▶ _DATA SEGMENT_
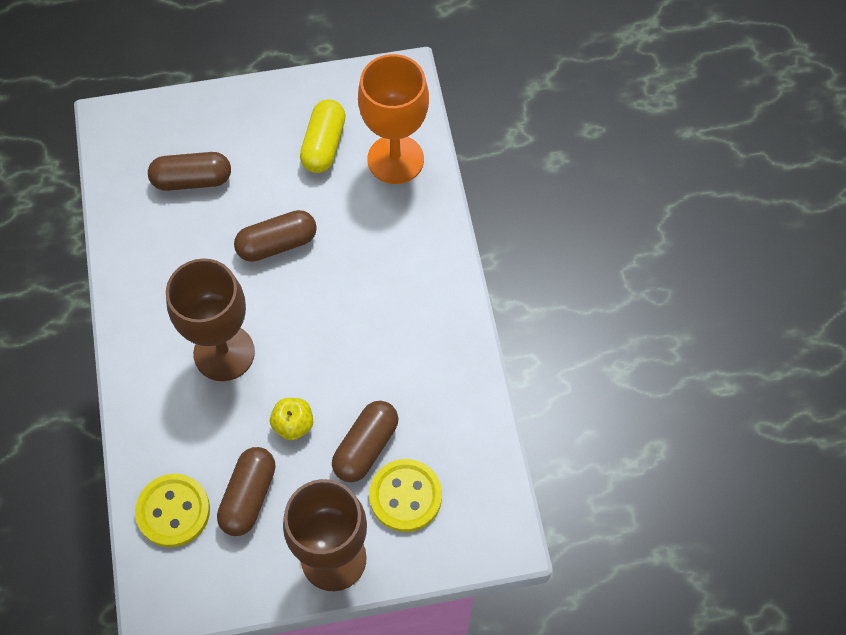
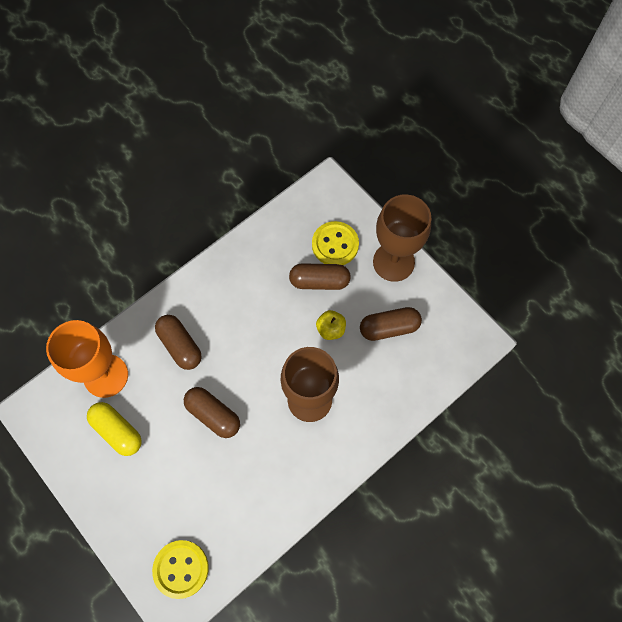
camera: 120 degrees left, 5 degrees up
(173, 511) = (425, 364): yellow button -> yellow button (181, 569)
(192, 180) = (193, 507): brown capsule -> brown capsule (180, 345)
(324, 145) = (117, 431): yellow capsule -> yellow capsule turned 60 degrees clockwise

▶ _YOUR INSTRUCTIONS_
Please retype the data exactly, but do not carry over any picture.

▶ _PROBLEM SOLUTION_
camera: 120 degrees left, 5 degrees up
(173, 511) = (425, 364): yellow button -> yellow button (181, 569)
(192, 180) = (193, 507): brown capsule -> brown capsule (180, 345)
(324, 145) = (117, 431): yellow capsule -> yellow capsule turned 60 degrees clockwise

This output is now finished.